Entries for locating words and elements:
● ● ●

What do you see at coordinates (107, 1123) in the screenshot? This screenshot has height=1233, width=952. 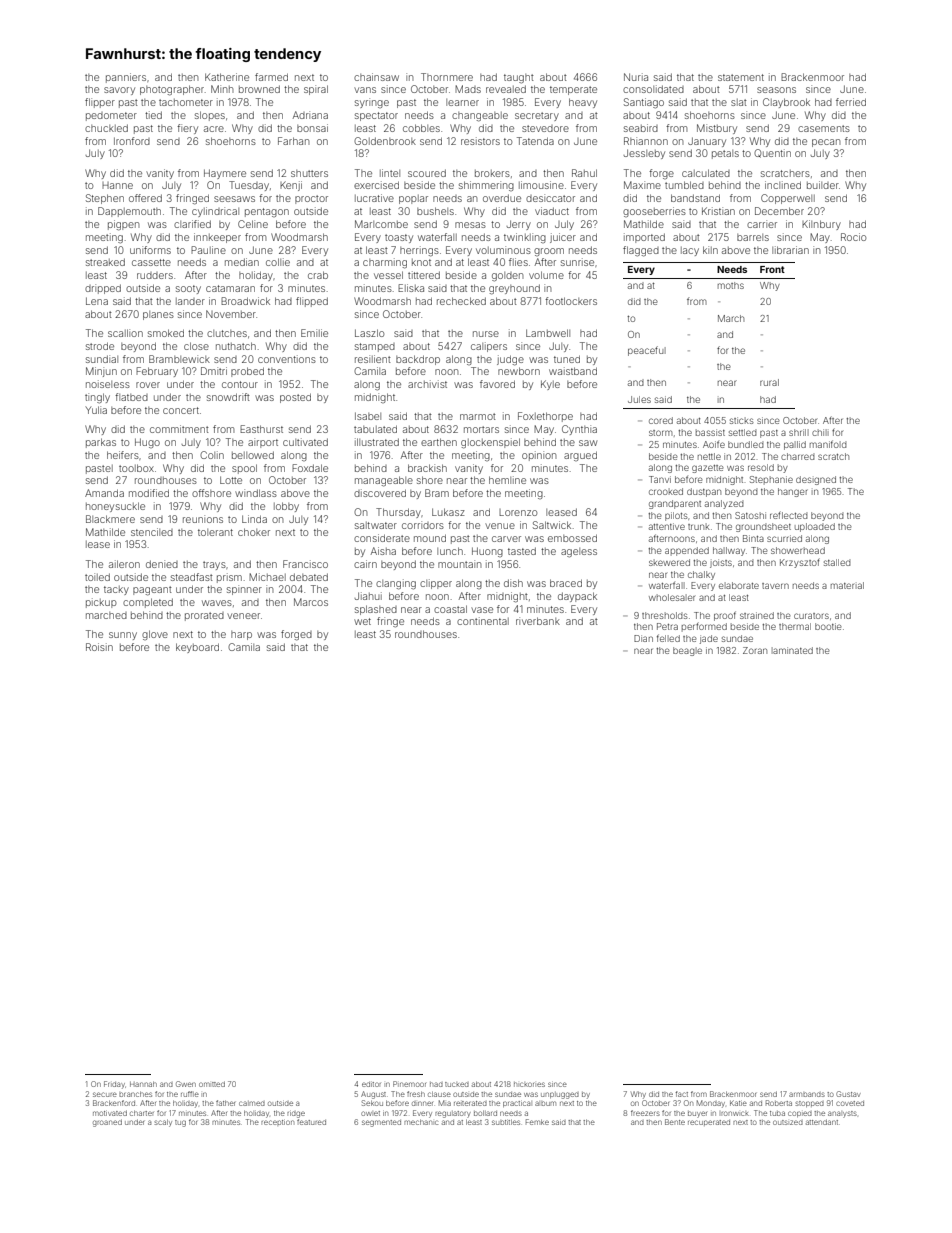 I see `groaned` at bounding box center [107, 1123].
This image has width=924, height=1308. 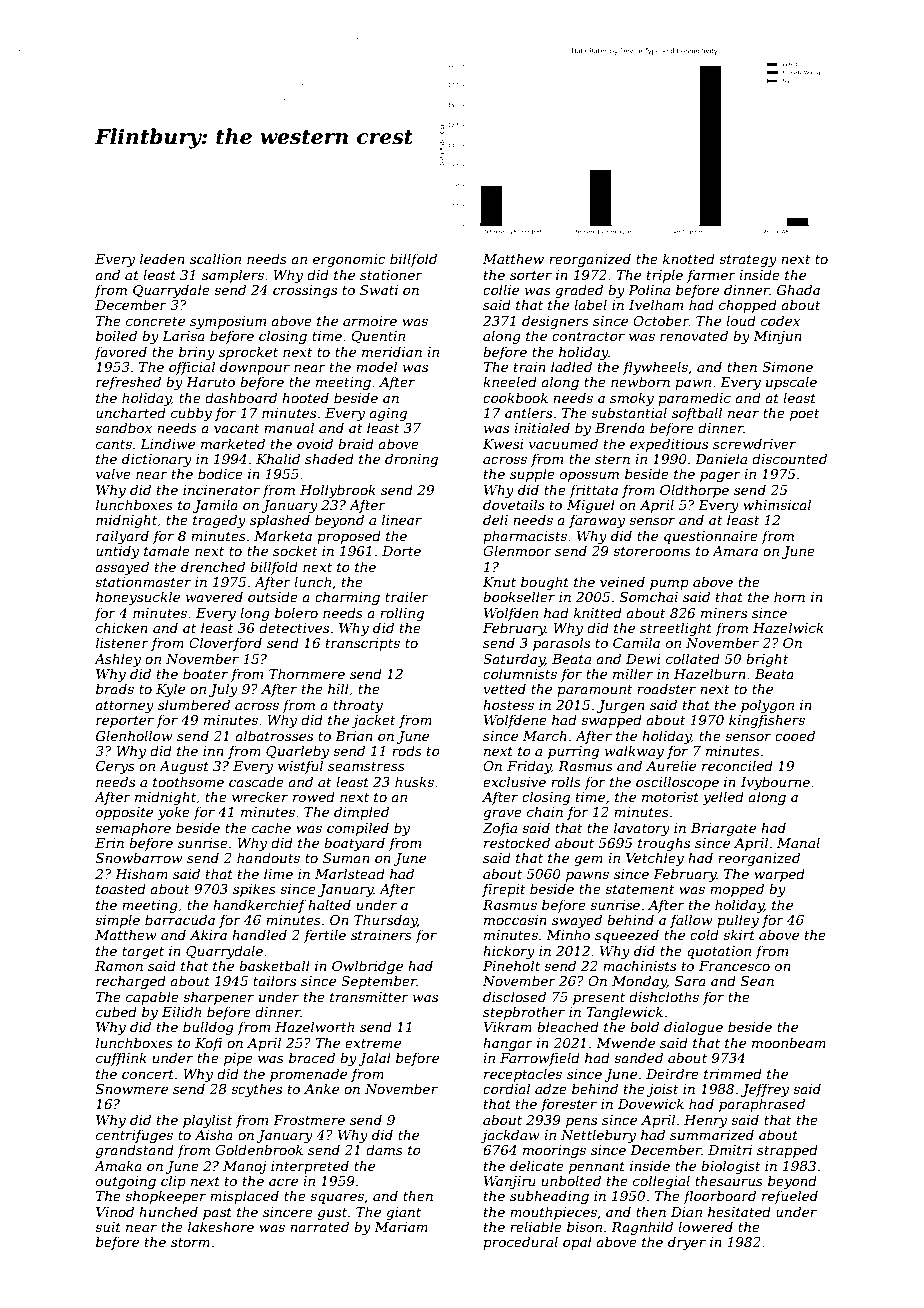 What do you see at coordinates (384, 1149) in the image?
I see `dams` at bounding box center [384, 1149].
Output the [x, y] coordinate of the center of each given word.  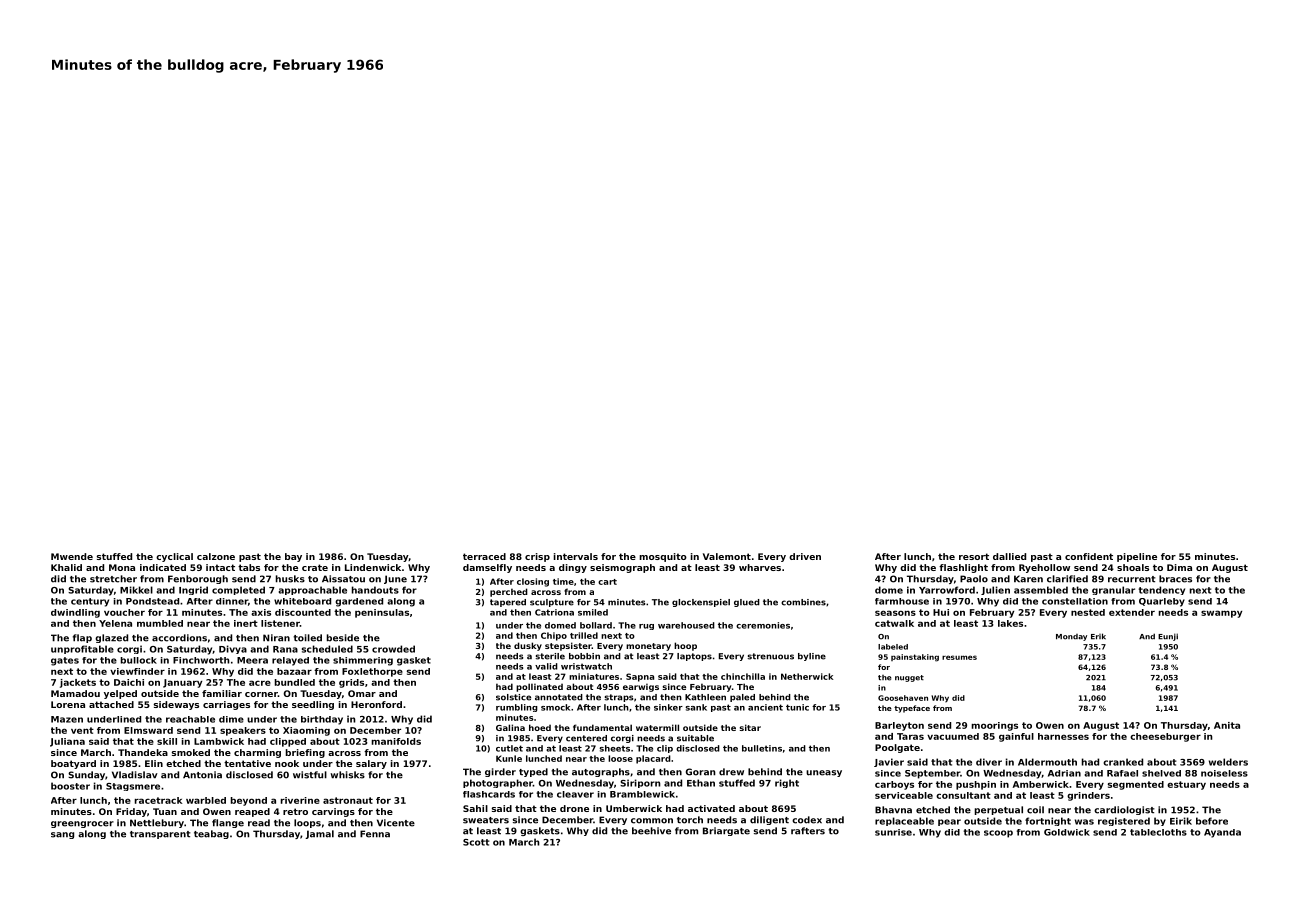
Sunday [86, 775]
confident [1089, 556]
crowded [393, 649]
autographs [601, 772]
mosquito [663, 557]
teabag [211, 834]
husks [290, 579]
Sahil [475, 808]
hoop [685, 646]
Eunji [1168, 637]
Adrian [1064, 773]
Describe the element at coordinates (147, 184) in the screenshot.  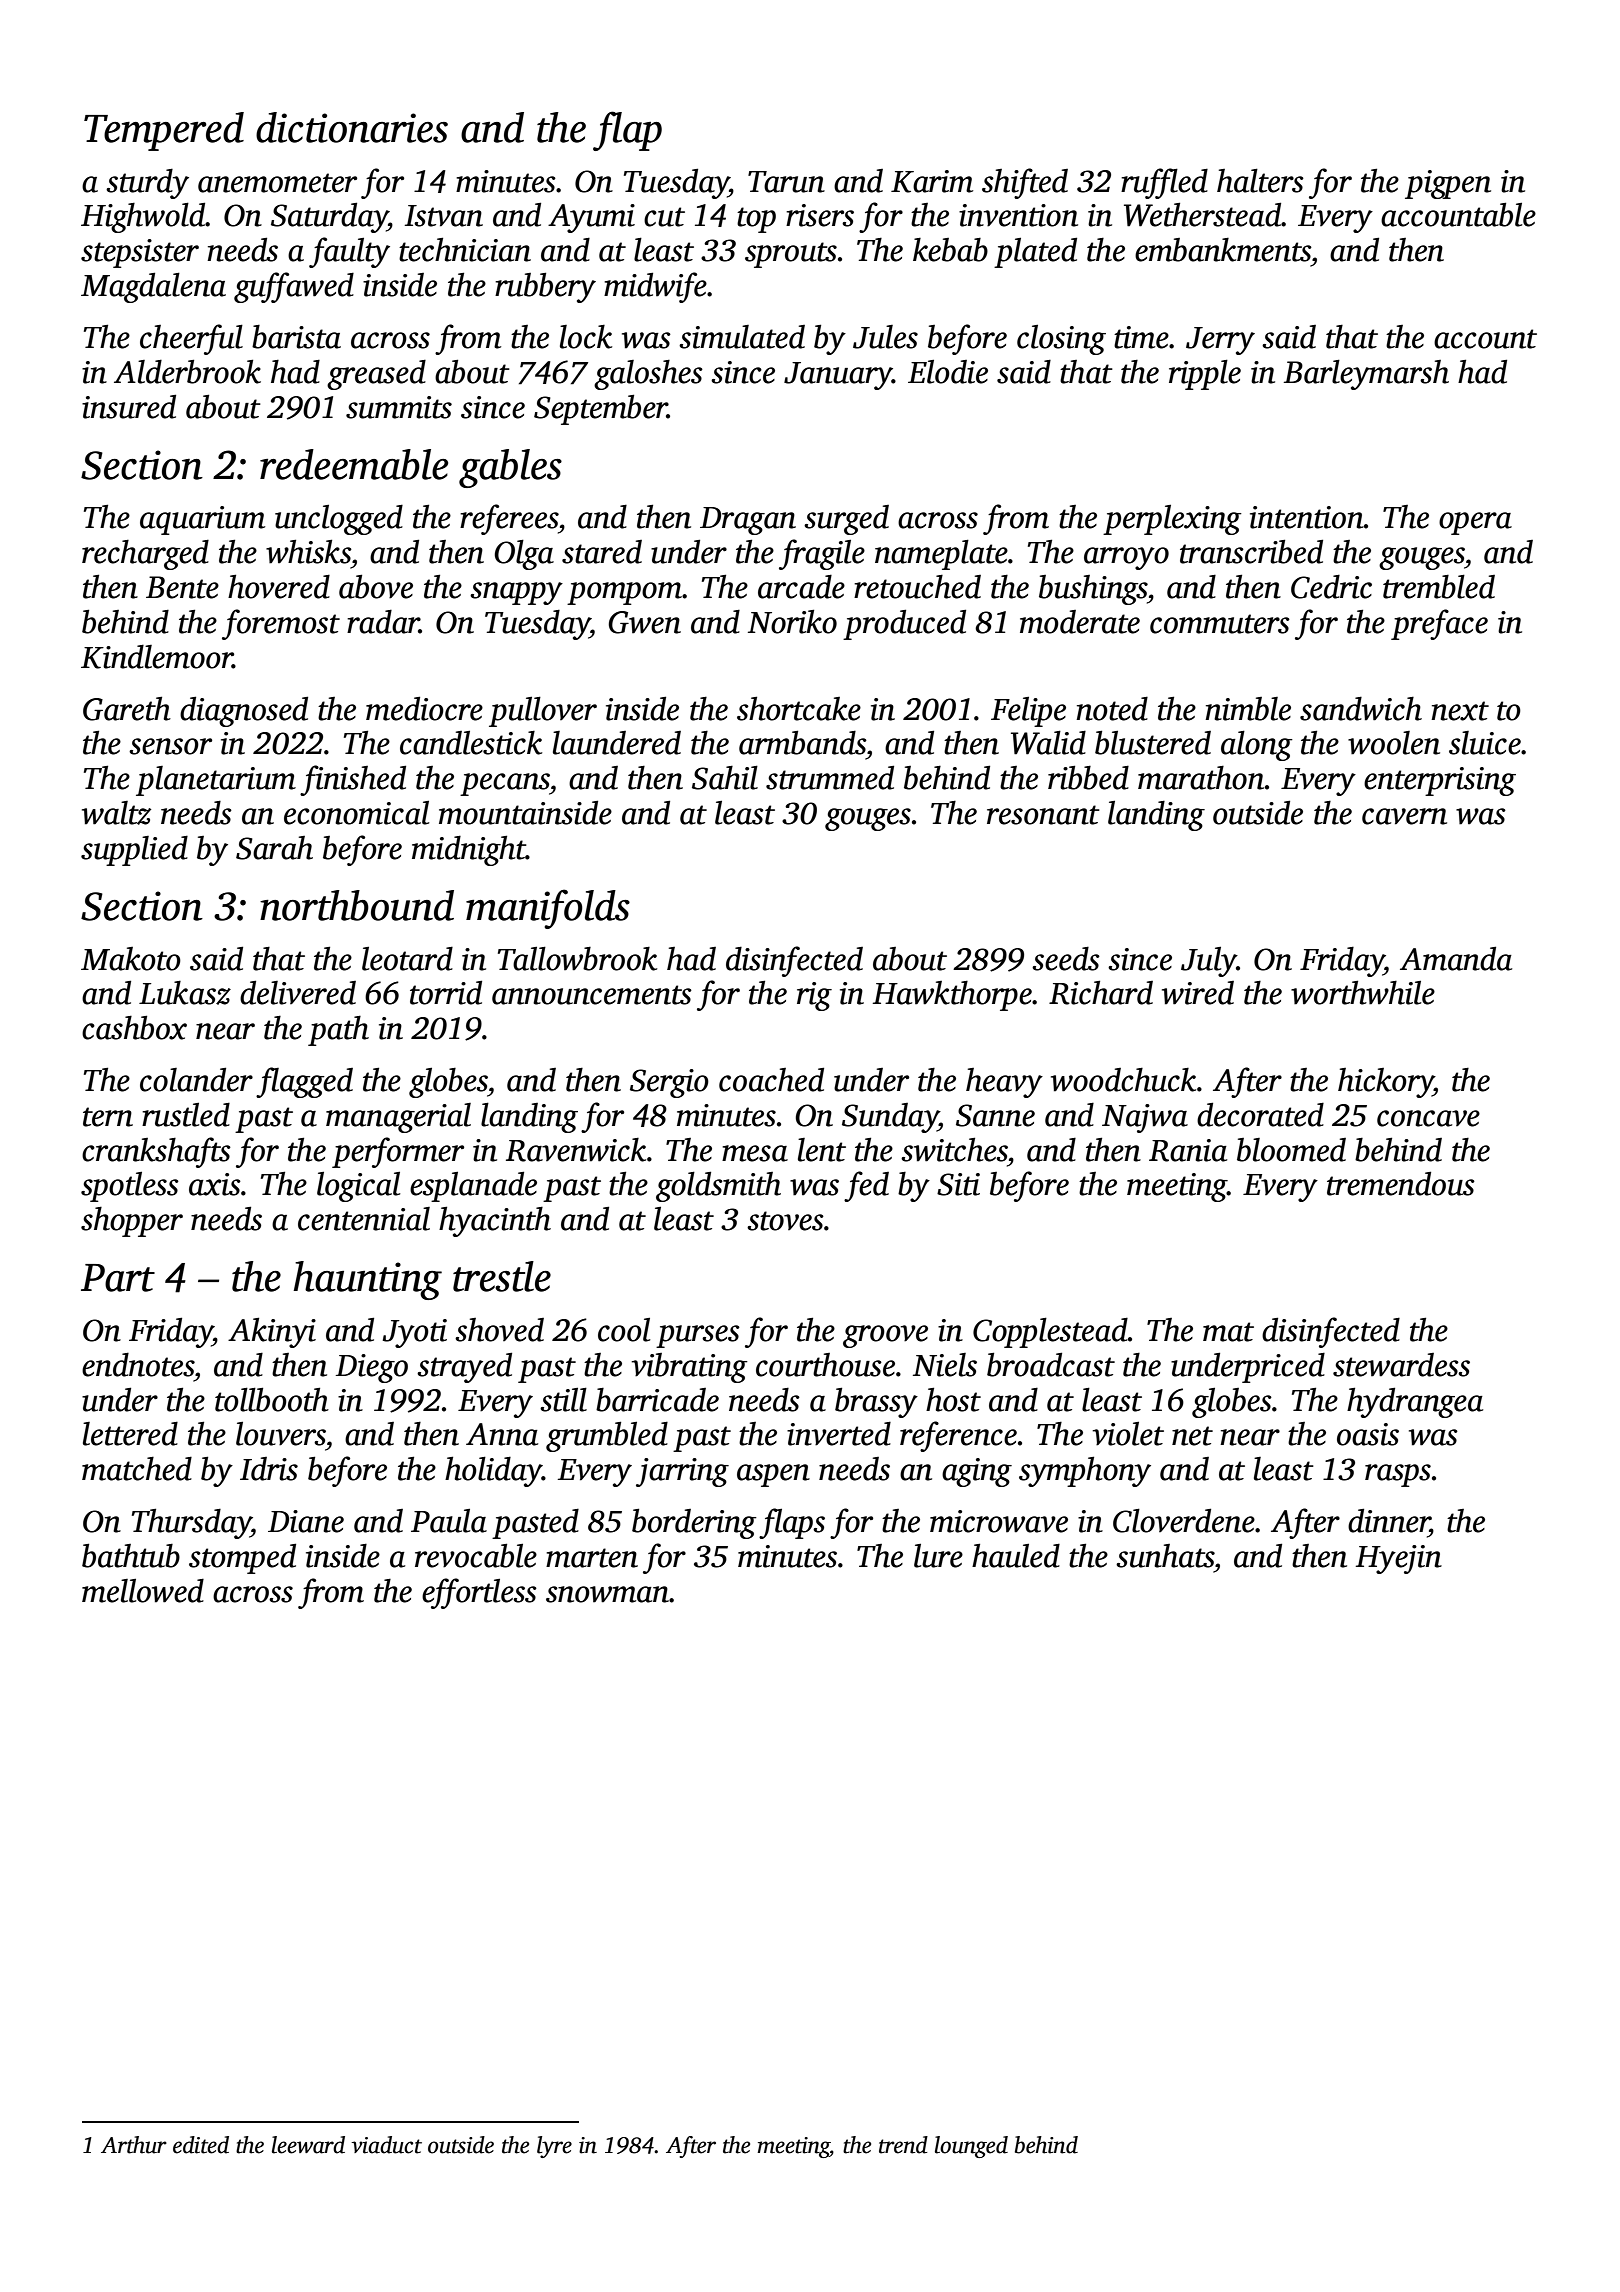
I see `sturdy` at that location.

● ● ●

Goal.
Return the entries verbatim, starting with the line containing "teabag [211, 834]" and going on through the end of the entries. Leave the pictures out of your answer.

Answer.
teabag [211, 834]
husks [290, 579]
Sahil [475, 808]
hoop [685, 646]
Eunji [1168, 637]
Adrian [1064, 773]
Describe the element at coordinates (147, 184) in the screenshot.  
I see `sturdy` at that location.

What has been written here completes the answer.